• SUPPLIED RECORDS

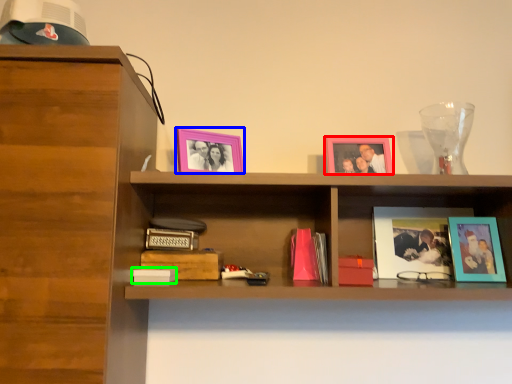
Question: Based on their relative distances, which object is nearer to picture frame (highlighted by a red box)? Choose from picture frame (highlighted by a blue box) and paperback book (highlighted by a green box).

Choices:
 (A) picture frame
 (B) paperback book

Answer: (A)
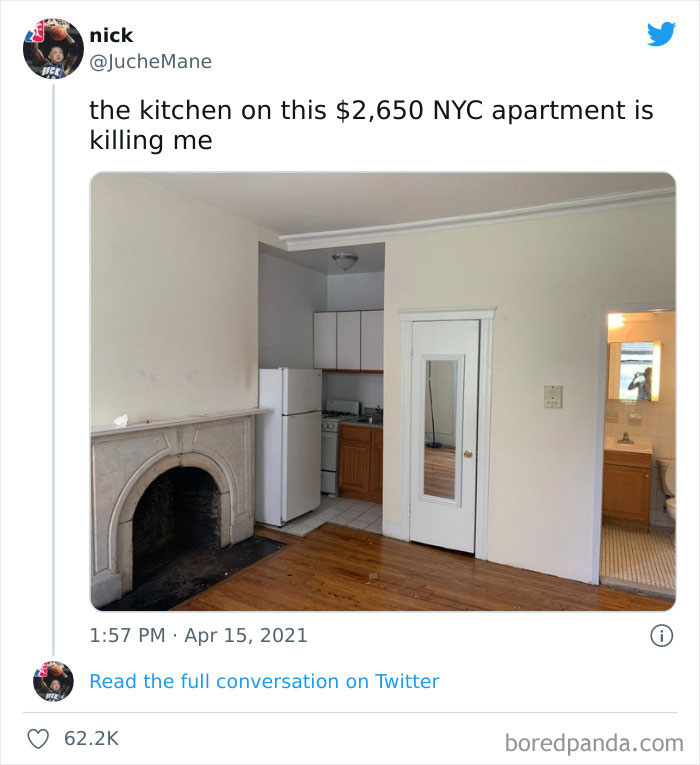
You are a GUI agent. You are given a task and a screenshot of the screen. Output one action in this format:
    pyautogui.click(x=<x>, y=<y>)
    Task: Click on the fireplace
    
    Given the screenshot: What is the action you would take?
    pyautogui.click(x=192, y=509)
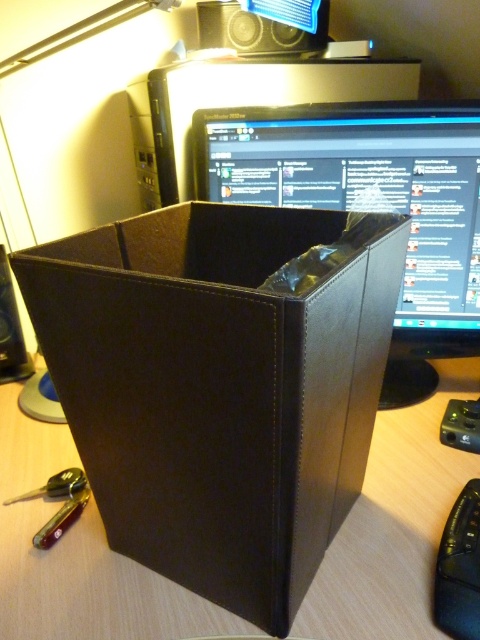
Between black plastic mouse at lower right and black leather speaker at left, which one is positioned lower?

black plastic mouse at lower right is below.

Does black plastic mouse at lower right appear under black leather speaker at left?

Correct, black plastic mouse at lower right is located below black leather speaker at left.

Does point (460, 605) lie behind point (4, 317)?

No, it is not.

At what (x,y) coordinates should I click in order to perform the action: click on black plastic mouse at lower right. Please return your answer as a coordinate pair (x, y). The height and width of the screenshot is (640, 480). Looking at the image, I should click on (459, 566).

Is black plastic mouse at lower right to the left of black plastic speaker at upper center from the viewer's perspective?

In fact, black plastic mouse at lower right is to the right of black plastic speaker at upper center.

Which of these two, black plastic mouse at lower right or black plastic speaker at upper center, stands taller?

Standing taller between the two is black plastic speaker at upper center.

Is point (460, 632) positioned in front of point (317, 29)?

Yes, point (460, 632) is closer to viewer.

The width and height of the screenshot is (480, 640). Identify the location of black plastic mouse at lower right. (459, 566).

Is black leather box at center positioned in front of black plastic speaker at upper center?

Yes.

Where is `black leather box at center`? Image resolution: width=480 pixels, height=640 pixels. black leather box at center is located at coordinates (219, 387).

The image size is (480, 640). What are the coordinates of `black leather box at center` in the screenshot? It's located at (219, 387).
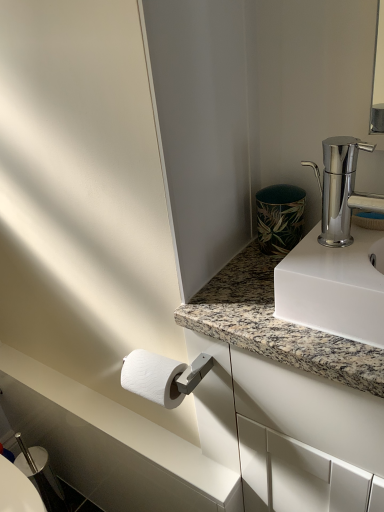
At what (x,y) coordinates should I click in order to perform the action: click on free space above granite at upper right (from a real-world perspective). Please return your answer as a coordinate pair (x, y). Image resolution: width=384 pixels, height=512 pixels. Looking at the image, I should click on (272, 301).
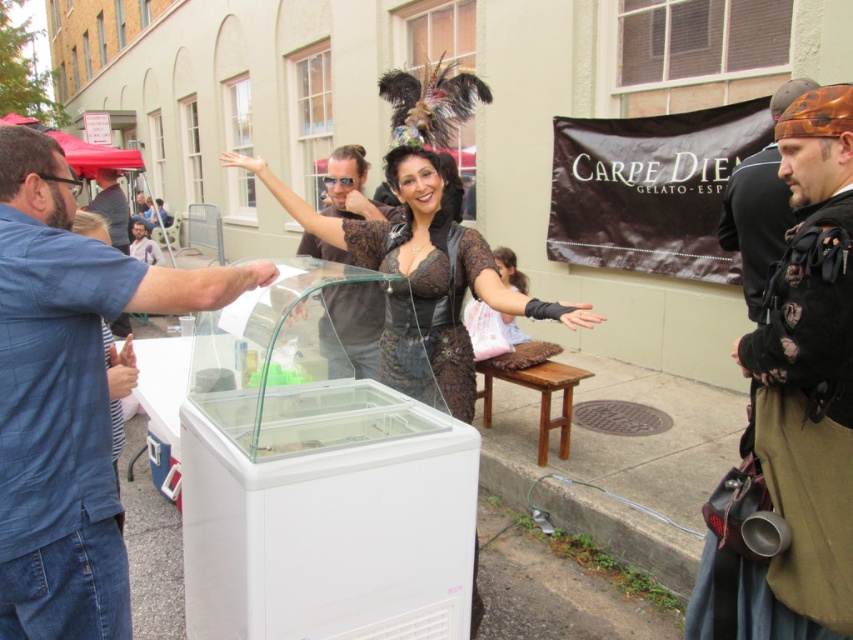
Question: Is blue denim shirt at left bigger than brown leather vest at center-right?

Choices:
 (A) yes
 (B) no

Answer: (A)

Question: Which point is closer to the camera?

Choices:
 (A) brown leather vest at center-right
 (B) matte black shirt at center

Answer: (A)

Question: Can you confirm if brown leather vest at center-right is positioned to the right of matte black shirt at center?

Choices:
 (A) yes
 (B) no

Answer: (A)

Question: Can you confirm if brown leather vest at center-right is positioned to the left of lace fabric dress at center?

Choices:
 (A) no
 (B) yes

Answer: (A)

Question: Which object is closer to the camera taking this photo?

Choices:
 (A) lace fabric corset at center
 (B) lace fabric dress at center
 (C) matte black shirt at center

Answer: (B)

Question: Estimate the real-world distances between objects in this image. Which object is farther from the blue denim shirt at left?

Choices:
 (A) lace fabric corset at center
 (B) lace fabric dress at center
 (C) matte black shirt at center
 (D) brown leather vest at center-right

Answer: (D)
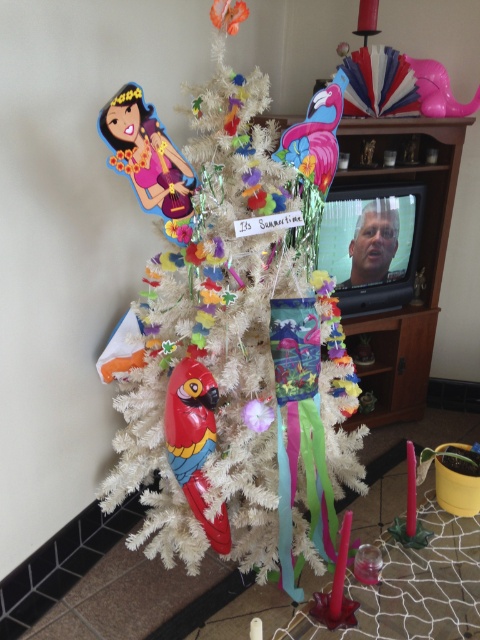
You are a child who wants to see the TV show clearly. You are standing in front of the white artificial christmas tree at center and the shiny plastic parrot at center. Which object is blocking your view of the TV screen?

The white artificial christmas tree at center is taller than the shiny plastic parrot at center, so the white artificial christmas tree at center is blocking your view of the TV screen.

You are standing in front of the Christmas tree scene described. Your friend is holding a gift that is 2 feet long and wants to place it under the white artificial christmas tree at center. Considering the distance between you and the tree, can the gift fit under the tree without needing to move closer?

The white artificial christmas tree at center is 4.40 feet away from the viewer. Since the gift is 2 feet long, it can easily fit under the tree without needing to move closer as the distance allows enough space for placement.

• WRITTEN TASK
Reproduce all of the material above word for word, omitting the pictures.

• SOLUTION FOR THIS TASK
Question: Based on their relative distances, which object is nearer to picture frame (highlighted by a red box)? Choose from picture frame (highlighted by a blue box) and paperback book (highlighted by a green box).

Choices:
 (A) picture frame
 (B) paperback book

Answer: (A)
You are a GUI agent. You are given a task and a screenshot of the screen. Output one action in this format:
    pyautogui.click(x=<x>, y=<y>)
    Task: Click on the fireplace
    
    Given the screenshot: What is the action you would take?
    pyautogui.click(x=192, y=509)
Between black plastic mouse at lower right and black leather speaker at left, which one is positioned lower?

black plastic mouse at lower right is below.

Does black plastic mouse at lower right appear under black leather speaker at left?

Correct, black plastic mouse at lower right is located below black leather speaker at left.

Does point (460, 605) lie behind point (4, 317)?

No, it is not.

At what (x,y) coordinates should I click in order to perform the action: click on black plastic mouse at lower right. Please return your answer as a coordinate pair (x, y). The height and width of the screenshot is (640, 480). Looking at the image, I should click on (459, 566).

Is black plastic mouse at lower right to the left of black plastic speaker at upper center from the viewer's perspective?

In fact, black plastic mouse at lower right is to the right of black plastic speaker at upper center.

Which of these two, black plastic mouse at lower right or black plastic speaker at upper center, stands taller?

Standing taller between the two is black plastic speaker at upper center.

Is point (460, 632) positioned in front of point (317, 29)?

Yes, point (460, 632) is closer to viewer.

The width and height of the screenshot is (480, 640). Identify the location of black plastic mouse at lower right. (459, 566).

Is black leather box at center positioned in front of black plastic speaker at upper center?

Yes.

Where is `black leather box at center`? Image resolution: width=480 pixels, height=640 pixels. black leather box at center is located at coordinates (219, 387).

The image size is (480, 640). What are the coordinates of `black leather box at center` in the screenshot? It's located at (219, 387).
At what (x,y) coordinates should I click in order to perform the action: click on free space above granite at upper right (from a real-world perspective). Please return your answer as a coordinate pair (x, y). Image resolution: width=384 pixels, height=512 pixels. Looking at the image, I should click on (272, 301).
Question: Is blue denim shirt at left bigger than brown leather vest at center-right?

Choices:
 (A) yes
 (B) no

Answer: (A)

Question: Which point is closer to the camera?

Choices:
 (A) brown leather vest at center-right
 (B) matte black shirt at center

Answer: (A)

Question: Can you confirm if brown leather vest at center-right is positioned to the right of matte black shirt at center?

Choices:
 (A) yes
 (B) no

Answer: (A)

Question: Can you confirm if brown leather vest at center-right is positioned to the left of lace fabric dress at center?

Choices:
 (A) no
 (B) yes

Answer: (A)

Question: Which object is closer to the camera taking this photo?

Choices:
 (A) lace fabric corset at center
 (B) lace fabric dress at center
 (C) matte black shirt at center

Answer: (B)

Question: Estimate the real-world distances between objects in this image. Which object is farther from the blue denim shirt at left?

Choices:
 (A) lace fabric corset at center
 (B) lace fabric dress at center
 (C) matte black shirt at center
 (D) brown leather vest at center-right

Answer: (D)
You are a child who wants to see the TV show clearly. You are standing in front of the white artificial christmas tree at center and the shiny plastic parrot at center. Which object is blocking your view of the TV screen?

The white artificial christmas tree at center is taller than the shiny plastic parrot at center, so the white artificial christmas tree at center is blocking your view of the TV screen.

You are standing in front of the Christmas tree scene described. Your friend is holding a gift that is 2 feet long and wants to place it under the white artificial christmas tree at center. Considering the distance between you and the tree, can the gift fit under the tree without needing to move closer?

The white artificial christmas tree at center is 4.40 feet away from the viewer. Since the gift is 2 feet long, it can easily fit under the tree without needing to move closer as the distance allows enough space for placement.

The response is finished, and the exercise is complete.